• **Excerpted records**
------------------------------------------------------------

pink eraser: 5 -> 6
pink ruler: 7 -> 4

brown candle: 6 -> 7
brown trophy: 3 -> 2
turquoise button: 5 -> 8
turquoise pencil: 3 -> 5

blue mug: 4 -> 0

------------------------------------------------------------

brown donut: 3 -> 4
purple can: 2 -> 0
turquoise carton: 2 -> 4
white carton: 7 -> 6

------------------------------------------------------------

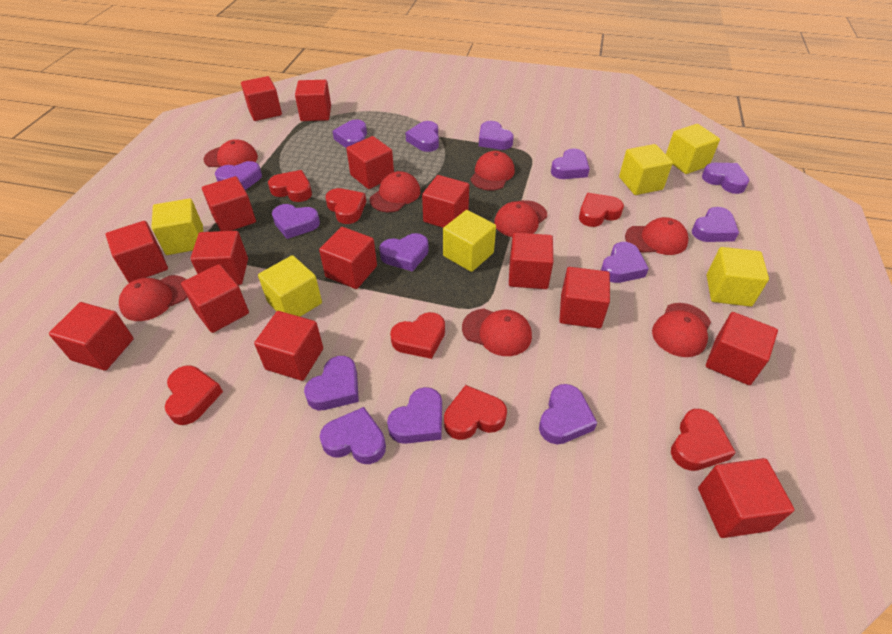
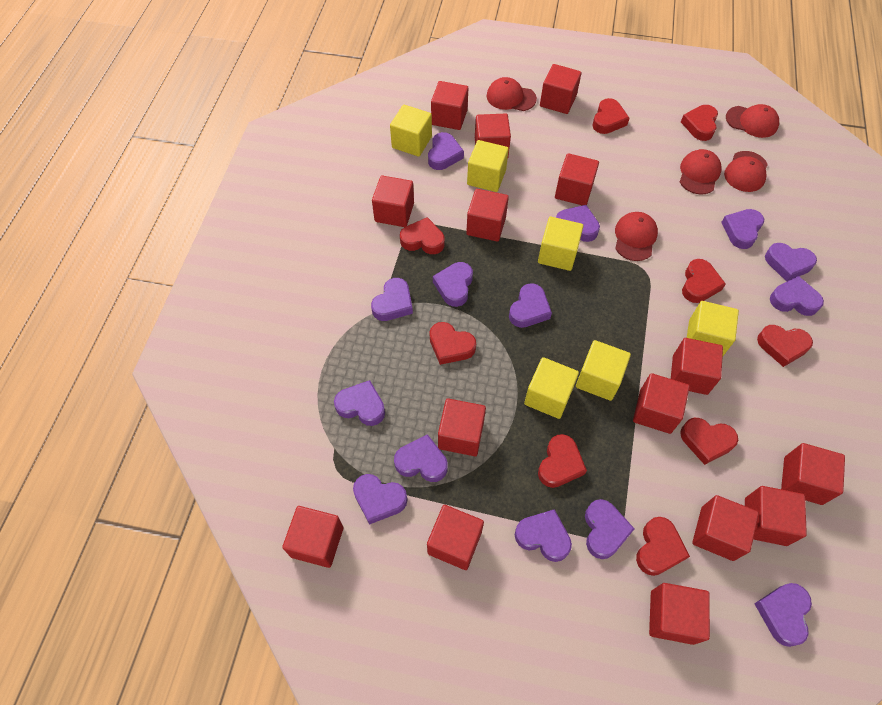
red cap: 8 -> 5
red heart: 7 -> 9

------------------------------------------------------------

• **What is required**
Starting with the line that holds "pink eraser: 5 -> 6" and ending with the line that holds "blue mug: 4 -> 0", retype every line in the data above exactly, and nothing else.

• **Response for this exercise**
pink eraser: 5 -> 6
pink ruler: 7 -> 4

brown candle: 6 -> 7
brown trophy: 3 -> 2
turquoise button: 5 -> 8
turquoise pencil: 3 -> 5

blue mug: 4 -> 0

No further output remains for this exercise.